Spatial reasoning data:
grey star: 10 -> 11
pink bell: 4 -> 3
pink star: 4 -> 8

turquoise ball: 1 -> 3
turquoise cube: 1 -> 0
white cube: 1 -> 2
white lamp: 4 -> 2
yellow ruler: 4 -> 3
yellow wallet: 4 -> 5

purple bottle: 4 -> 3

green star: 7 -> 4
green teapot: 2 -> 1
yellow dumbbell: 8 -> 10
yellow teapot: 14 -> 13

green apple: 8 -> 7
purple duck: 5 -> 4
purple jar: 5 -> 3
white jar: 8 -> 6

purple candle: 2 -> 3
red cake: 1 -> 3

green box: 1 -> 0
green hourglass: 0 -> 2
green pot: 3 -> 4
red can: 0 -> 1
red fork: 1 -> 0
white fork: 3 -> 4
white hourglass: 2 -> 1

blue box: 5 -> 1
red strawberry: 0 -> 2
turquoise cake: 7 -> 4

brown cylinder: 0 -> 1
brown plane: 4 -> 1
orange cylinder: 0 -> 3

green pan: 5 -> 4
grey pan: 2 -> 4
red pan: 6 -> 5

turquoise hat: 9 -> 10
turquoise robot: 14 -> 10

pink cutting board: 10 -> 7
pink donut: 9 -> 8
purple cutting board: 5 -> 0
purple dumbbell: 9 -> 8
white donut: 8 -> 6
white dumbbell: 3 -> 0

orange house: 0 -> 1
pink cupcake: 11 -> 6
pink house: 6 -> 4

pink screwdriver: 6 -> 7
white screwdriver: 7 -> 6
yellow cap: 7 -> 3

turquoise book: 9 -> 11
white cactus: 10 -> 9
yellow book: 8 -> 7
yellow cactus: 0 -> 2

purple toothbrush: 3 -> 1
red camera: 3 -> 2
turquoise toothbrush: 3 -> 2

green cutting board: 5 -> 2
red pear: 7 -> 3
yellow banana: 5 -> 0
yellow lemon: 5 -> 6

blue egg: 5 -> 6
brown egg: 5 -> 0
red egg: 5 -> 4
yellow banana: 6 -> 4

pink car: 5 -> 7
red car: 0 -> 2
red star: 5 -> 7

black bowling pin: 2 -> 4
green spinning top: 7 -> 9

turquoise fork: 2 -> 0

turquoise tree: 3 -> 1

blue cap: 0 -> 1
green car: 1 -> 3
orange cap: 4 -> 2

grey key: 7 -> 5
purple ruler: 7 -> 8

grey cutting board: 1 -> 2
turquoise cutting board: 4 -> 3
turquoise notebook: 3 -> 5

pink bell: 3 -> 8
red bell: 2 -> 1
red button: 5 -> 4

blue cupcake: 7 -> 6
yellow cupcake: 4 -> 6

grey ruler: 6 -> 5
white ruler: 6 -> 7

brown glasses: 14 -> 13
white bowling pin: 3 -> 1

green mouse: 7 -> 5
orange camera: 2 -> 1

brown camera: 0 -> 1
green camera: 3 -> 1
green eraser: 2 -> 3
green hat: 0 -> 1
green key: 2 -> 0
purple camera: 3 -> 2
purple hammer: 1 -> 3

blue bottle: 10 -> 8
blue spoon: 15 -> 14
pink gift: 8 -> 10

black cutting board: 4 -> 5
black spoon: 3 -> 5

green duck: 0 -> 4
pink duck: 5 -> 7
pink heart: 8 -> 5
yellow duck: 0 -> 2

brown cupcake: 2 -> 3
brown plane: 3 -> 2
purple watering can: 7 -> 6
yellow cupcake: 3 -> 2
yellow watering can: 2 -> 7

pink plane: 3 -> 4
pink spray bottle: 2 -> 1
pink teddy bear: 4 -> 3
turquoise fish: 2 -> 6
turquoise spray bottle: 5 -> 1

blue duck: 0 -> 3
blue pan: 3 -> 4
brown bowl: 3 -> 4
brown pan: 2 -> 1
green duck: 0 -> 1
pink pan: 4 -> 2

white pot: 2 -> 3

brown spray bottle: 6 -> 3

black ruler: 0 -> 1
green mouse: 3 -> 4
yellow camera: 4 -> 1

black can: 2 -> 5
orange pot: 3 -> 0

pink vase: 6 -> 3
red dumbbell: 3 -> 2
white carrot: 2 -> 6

* [Task to complete] Give back, unchanged, the line containing "turquoise fish: 2 -> 6" and each line that comes after it in the entries above, ending with the last.

* [Task response]
turquoise fish: 2 -> 6
turquoise spray bottle: 5 -> 1

blue duck: 0 -> 3
blue pan: 3 -> 4
brown bowl: 3 -> 4
brown pan: 2 -> 1
green duck: 0 -> 1
pink pan: 4 -> 2

white pot: 2 -> 3

brown spray bottle: 6 -> 3

black ruler: 0 -> 1
green mouse: 3 -> 4
yellow camera: 4 -> 1

black can: 2 -> 5
orange pot: 3 -> 0

pink vase: 6 -> 3
red dumbbell: 3 -> 2
white carrot: 2 -> 6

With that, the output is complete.